[Records shown]:

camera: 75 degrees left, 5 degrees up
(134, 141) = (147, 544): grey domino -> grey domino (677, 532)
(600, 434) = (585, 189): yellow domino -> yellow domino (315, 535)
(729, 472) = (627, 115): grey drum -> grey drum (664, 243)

...

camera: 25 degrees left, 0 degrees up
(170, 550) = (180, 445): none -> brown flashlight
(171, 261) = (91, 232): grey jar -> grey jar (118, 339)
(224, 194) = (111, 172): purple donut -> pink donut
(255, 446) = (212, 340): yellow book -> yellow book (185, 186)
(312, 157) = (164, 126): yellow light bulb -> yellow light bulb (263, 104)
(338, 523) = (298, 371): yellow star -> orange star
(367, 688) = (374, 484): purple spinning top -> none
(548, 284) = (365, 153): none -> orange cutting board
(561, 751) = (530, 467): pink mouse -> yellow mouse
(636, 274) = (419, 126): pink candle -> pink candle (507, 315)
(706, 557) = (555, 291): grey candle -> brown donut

[Exercise goal]: For the listing above, print only the lines starting at the line containing "(338, 523) = (298, 371): yellow" and ending at the line containing "(706, 557) = (555, 291): grey", exactly, both included.

[Problem solution]:
(338, 523) = (298, 371): yellow star -> orange star
(367, 688) = (374, 484): purple spinning top -> none
(548, 284) = (365, 153): none -> orange cutting board
(561, 751) = (530, 467): pink mouse -> yellow mouse
(636, 274) = (419, 126): pink candle -> pink candle (507, 315)
(706, 557) = (555, 291): grey candle -> brown donut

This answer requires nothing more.